TO DO »
Reproduce each of the rows below verbatim, keeping every line in its original order.

Rows from a dataset:
>>>>>

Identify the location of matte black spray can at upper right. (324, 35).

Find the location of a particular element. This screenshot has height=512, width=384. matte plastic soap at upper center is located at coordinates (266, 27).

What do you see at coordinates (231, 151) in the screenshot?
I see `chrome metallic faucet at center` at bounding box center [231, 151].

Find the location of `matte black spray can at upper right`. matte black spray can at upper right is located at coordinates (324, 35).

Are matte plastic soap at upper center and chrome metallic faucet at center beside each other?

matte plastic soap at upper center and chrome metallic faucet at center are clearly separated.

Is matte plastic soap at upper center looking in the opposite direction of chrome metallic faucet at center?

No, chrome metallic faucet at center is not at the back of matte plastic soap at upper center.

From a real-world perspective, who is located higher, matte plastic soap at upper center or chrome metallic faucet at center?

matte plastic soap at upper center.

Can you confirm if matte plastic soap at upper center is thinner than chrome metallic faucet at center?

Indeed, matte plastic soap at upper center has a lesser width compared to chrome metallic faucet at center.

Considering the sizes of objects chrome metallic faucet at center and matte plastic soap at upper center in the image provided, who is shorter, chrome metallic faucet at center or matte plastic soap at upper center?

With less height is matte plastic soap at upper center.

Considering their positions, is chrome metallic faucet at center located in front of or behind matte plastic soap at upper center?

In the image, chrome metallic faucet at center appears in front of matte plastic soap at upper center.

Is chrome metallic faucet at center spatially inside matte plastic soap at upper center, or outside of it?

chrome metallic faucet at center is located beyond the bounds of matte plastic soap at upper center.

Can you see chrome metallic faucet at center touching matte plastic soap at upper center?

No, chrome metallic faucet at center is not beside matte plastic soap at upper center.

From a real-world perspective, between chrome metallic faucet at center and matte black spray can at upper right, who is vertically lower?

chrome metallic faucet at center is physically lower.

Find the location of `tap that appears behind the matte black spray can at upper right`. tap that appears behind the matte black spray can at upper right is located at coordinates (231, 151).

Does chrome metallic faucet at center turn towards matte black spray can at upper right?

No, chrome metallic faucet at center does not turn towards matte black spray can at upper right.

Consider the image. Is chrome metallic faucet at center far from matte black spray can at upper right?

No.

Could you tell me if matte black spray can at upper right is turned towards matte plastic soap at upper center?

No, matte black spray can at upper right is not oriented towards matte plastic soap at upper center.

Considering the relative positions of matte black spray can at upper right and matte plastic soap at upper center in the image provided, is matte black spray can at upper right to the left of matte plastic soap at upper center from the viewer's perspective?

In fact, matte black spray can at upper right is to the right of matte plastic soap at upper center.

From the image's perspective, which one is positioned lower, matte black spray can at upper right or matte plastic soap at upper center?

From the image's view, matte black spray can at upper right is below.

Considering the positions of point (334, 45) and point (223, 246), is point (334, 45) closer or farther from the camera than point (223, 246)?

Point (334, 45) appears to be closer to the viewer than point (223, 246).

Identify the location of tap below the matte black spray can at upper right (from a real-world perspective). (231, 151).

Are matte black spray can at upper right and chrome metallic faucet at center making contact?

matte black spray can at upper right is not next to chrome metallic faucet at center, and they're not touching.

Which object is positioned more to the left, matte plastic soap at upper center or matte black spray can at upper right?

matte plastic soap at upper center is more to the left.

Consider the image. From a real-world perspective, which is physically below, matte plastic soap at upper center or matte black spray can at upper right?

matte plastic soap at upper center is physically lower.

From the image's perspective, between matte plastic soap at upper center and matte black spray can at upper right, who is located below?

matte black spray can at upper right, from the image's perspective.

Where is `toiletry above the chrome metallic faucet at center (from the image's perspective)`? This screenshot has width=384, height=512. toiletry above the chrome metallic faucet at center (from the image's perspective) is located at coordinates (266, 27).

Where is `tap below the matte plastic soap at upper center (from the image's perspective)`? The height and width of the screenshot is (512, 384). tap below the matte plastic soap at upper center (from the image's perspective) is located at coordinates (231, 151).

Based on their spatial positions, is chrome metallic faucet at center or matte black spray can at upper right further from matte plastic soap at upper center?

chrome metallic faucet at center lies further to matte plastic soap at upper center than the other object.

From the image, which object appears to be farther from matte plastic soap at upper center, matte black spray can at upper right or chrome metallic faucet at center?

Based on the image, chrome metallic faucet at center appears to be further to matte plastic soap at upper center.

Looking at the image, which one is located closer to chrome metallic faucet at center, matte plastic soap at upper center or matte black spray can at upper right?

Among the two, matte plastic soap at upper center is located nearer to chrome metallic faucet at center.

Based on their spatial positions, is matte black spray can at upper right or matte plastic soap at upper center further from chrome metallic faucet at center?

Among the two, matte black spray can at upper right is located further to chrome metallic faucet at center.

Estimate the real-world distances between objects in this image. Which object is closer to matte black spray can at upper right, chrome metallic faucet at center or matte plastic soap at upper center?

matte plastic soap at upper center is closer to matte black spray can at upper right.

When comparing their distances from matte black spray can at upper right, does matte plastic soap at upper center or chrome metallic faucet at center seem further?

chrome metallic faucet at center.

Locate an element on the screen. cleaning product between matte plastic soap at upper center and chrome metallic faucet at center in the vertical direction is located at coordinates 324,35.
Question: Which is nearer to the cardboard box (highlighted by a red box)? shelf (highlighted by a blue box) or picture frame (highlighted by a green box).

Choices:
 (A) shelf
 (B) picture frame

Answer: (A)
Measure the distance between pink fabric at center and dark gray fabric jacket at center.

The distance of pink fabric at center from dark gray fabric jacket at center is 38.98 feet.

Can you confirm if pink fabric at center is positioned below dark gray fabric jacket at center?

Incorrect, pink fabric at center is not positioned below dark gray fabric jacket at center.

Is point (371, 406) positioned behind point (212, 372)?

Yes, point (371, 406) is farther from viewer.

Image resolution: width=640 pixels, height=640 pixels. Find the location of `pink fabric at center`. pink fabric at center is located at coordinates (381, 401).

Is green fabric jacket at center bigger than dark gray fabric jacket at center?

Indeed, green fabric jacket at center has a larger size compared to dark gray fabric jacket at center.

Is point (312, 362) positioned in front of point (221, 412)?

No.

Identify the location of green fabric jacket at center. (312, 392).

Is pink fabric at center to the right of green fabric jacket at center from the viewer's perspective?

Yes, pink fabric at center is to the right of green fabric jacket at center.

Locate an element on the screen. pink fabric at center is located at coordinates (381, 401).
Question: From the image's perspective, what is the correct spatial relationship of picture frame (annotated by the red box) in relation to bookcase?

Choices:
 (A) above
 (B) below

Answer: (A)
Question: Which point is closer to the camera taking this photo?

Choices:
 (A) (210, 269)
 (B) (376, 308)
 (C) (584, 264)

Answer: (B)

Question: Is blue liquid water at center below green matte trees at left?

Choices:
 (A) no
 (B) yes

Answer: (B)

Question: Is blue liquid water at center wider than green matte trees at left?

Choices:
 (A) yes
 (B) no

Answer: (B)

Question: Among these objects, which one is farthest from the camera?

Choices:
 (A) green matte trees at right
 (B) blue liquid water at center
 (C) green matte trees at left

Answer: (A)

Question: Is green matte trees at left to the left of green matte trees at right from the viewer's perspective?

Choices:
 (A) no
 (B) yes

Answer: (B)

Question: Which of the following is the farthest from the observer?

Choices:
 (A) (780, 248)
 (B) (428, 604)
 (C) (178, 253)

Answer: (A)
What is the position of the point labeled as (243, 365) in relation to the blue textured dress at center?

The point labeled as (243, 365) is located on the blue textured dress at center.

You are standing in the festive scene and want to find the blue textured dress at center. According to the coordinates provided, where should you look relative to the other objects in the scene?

<<<<<

SOLUTION FOR THIS PROBLEM »
Identify the location of matte black spray can at upper right. (324, 35).

Find the location of a particular element. This screenshot has height=512, width=384. matte plastic soap at upper center is located at coordinates (266, 27).

What do you see at coordinates (231, 151) in the screenshot?
I see `chrome metallic faucet at center` at bounding box center [231, 151].

Find the location of `matte black spray can at upper right`. matte black spray can at upper right is located at coordinates (324, 35).

Are matte plastic soap at upper center and chrome metallic faucet at center beside each other?

matte plastic soap at upper center and chrome metallic faucet at center are clearly separated.

Is matte plastic soap at upper center looking in the opposite direction of chrome metallic faucet at center?

No, chrome metallic faucet at center is not at the back of matte plastic soap at upper center.

From a real-world perspective, who is located higher, matte plastic soap at upper center or chrome metallic faucet at center?

matte plastic soap at upper center.

Can you confirm if matte plastic soap at upper center is thinner than chrome metallic faucet at center?

Indeed, matte plastic soap at upper center has a lesser width compared to chrome metallic faucet at center.

Considering the sizes of objects chrome metallic faucet at center and matte plastic soap at upper center in the image provided, who is shorter, chrome metallic faucet at center or matte plastic soap at upper center?

With less height is matte plastic soap at upper center.

Considering their positions, is chrome metallic faucet at center located in front of or behind matte plastic soap at upper center?

In the image, chrome metallic faucet at center appears in front of matte plastic soap at upper center.

Is chrome metallic faucet at center spatially inside matte plastic soap at upper center, or outside of it?

chrome metallic faucet at center is located beyond the bounds of matte plastic soap at upper center.

Can you see chrome metallic faucet at center touching matte plastic soap at upper center?

No, chrome metallic faucet at center is not beside matte plastic soap at upper center.

From a real-world perspective, between chrome metallic faucet at center and matte black spray can at upper right, who is vertically lower?

chrome metallic faucet at center is physically lower.

Find the location of `tap that appears behind the matte black spray can at upper right`. tap that appears behind the matte black spray can at upper right is located at coordinates (231, 151).

Does chrome metallic faucet at center turn towards matte black spray can at upper right?

No, chrome metallic faucet at center does not turn towards matte black spray can at upper right.

Consider the image. Is chrome metallic faucet at center far from matte black spray can at upper right?

No.

Could you tell me if matte black spray can at upper right is turned towards matte plastic soap at upper center?

No, matte black spray can at upper right is not oriented towards matte plastic soap at upper center.

Considering the relative positions of matte black spray can at upper right and matte plastic soap at upper center in the image provided, is matte black spray can at upper right to the left of matte plastic soap at upper center from the viewer's perspective?

In fact, matte black spray can at upper right is to the right of matte plastic soap at upper center.

From the image's perspective, which one is positioned lower, matte black spray can at upper right or matte plastic soap at upper center?

From the image's view, matte black spray can at upper right is below.

Considering the positions of point (334, 45) and point (223, 246), is point (334, 45) closer or farther from the camera than point (223, 246)?

Point (334, 45) appears to be closer to the viewer than point (223, 246).

Identify the location of tap below the matte black spray can at upper right (from a real-world perspective). (231, 151).

Are matte black spray can at upper right and chrome metallic faucet at center making contact?

matte black spray can at upper right is not next to chrome metallic faucet at center, and they're not touching.

Which object is positioned more to the left, matte plastic soap at upper center or matte black spray can at upper right?

matte plastic soap at upper center is more to the left.

Consider the image. From a real-world perspective, which is physically below, matte plastic soap at upper center or matte black spray can at upper right?

matte plastic soap at upper center is physically lower.

From the image's perspective, between matte plastic soap at upper center and matte black spray can at upper right, who is located below?

matte black spray can at upper right, from the image's perspective.

Where is `toiletry above the chrome metallic faucet at center (from the image's perspective)`? This screenshot has width=384, height=512. toiletry above the chrome metallic faucet at center (from the image's perspective) is located at coordinates (266, 27).

Where is `tap below the matte plastic soap at upper center (from the image's perspective)`? The height and width of the screenshot is (512, 384). tap below the matte plastic soap at upper center (from the image's perspective) is located at coordinates (231, 151).

Based on their spatial positions, is chrome metallic faucet at center or matte black spray can at upper right further from matte plastic soap at upper center?

chrome metallic faucet at center lies further to matte plastic soap at upper center than the other object.

From the image, which object appears to be farther from matte plastic soap at upper center, matte black spray can at upper right or chrome metallic faucet at center?

Based on the image, chrome metallic faucet at center appears to be further to matte plastic soap at upper center.

Looking at the image, which one is located closer to chrome metallic faucet at center, matte plastic soap at upper center or matte black spray can at upper right?

Among the two, matte plastic soap at upper center is located nearer to chrome metallic faucet at center.

Based on their spatial positions, is matte black spray can at upper right or matte plastic soap at upper center further from chrome metallic faucet at center?

Among the two, matte black spray can at upper right is located further to chrome metallic faucet at center.

Estimate the real-world distances between objects in this image. Which object is closer to matte black spray can at upper right, chrome metallic faucet at center or matte plastic soap at upper center?

matte plastic soap at upper center is closer to matte black spray can at upper right.

When comparing their distances from matte black spray can at upper right, does matte plastic soap at upper center or chrome metallic faucet at center seem further?

chrome metallic faucet at center.

Locate an element on the screen. cleaning product between matte plastic soap at upper center and chrome metallic faucet at center in the vertical direction is located at coordinates 324,35.
Question: Which is nearer to the cardboard box (highlighted by a red box)? shelf (highlighted by a blue box) or picture frame (highlighted by a green box).

Choices:
 (A) shelf
 (B) picture frame

Answer: (A)
Measure the distance between pink fabric at center and dark gray fabric jacket at center.

The distance of pink fabric at center from dark gray fabric jacket at center is 38.98 feet.

Can you confirm if pink fabric at center is positioned below dark gray fabric jacket at center?

Incorrect, pink fabric at center is not positioned below dark gray fabric jacket at center.

Is point (371, 406) positioned behind point (212, 372)?

Yes, point (371, 406) is farther from viewer.

Image resolution: width=640 pixels, height=640 pixels. Find the location of `pink fabric at center`. pink fabric at center is located at coordinates (381, 401).

Is green fabric jacket at center bigger than dark gray fabric jacket at center?

Indeed, green fabric jacket at center has a larger size compared to dark gray fabric jacket at center.

Is point (312, 362) positioned in front of point (221, 412)?

No.

Identify the location of green fabric jacket at center. (312, 392).

Is pink fabric at center to the right of green fabric jacket at center from the viewer's perspective?

Yes, pink fabric at center is to the right of green fabric jacket at center.

Locate an element on the screen. pink fabric at center is located at coordinates (381, 401).
Question: From the image's perspective, what is the correct spatial relationship of picture frame (annotated by the red box) in relation to bookcase?

Choices:
 (A) above
 (B) below

Answer: (A)
Question: Which point is closer to the camera taking this photo?

Choices:
 (A) (210, 269)
 (B) (376, 308)
 (C) (584, 264)

Answer: (B)

Question: Is blue liquid water at center below green matte trees at left?

Choices:
 (A) no
 (B) yes

Answer: (B)

Question: Is blue liquid water at center wider than green matte trees at left?

Choices:
 (A) yes
 (B) no

Answer: (B)

Question: Among these objects, which one is farthest from the camera?

Choices:
 (A) green matte trees at right
 (B) blue liquid water at center
 (C) green matte trees at left

Answer: (A)

Question: Is green matte trees at left to the left of green matte trees at right from the viewer's perspective?

Choices:
 (A) no
 (B) yes

Answer: (B)

Question: Which of the following is the farthest from the observer?

Choices:
 (A) (780, 248)
 (B) (428, 604)
 (C) (178, 253)

Answer: (A)
What is the position of the point labeled as (243, 365) in relation to the blue textured dress at center?

The point labeled as (243, 365) is located on the blue textured dress at center.

You are standing in the festive scene and want to find the blue textured dress at center. According to the coordinates provided, where should you look relative to the other objects in the scene?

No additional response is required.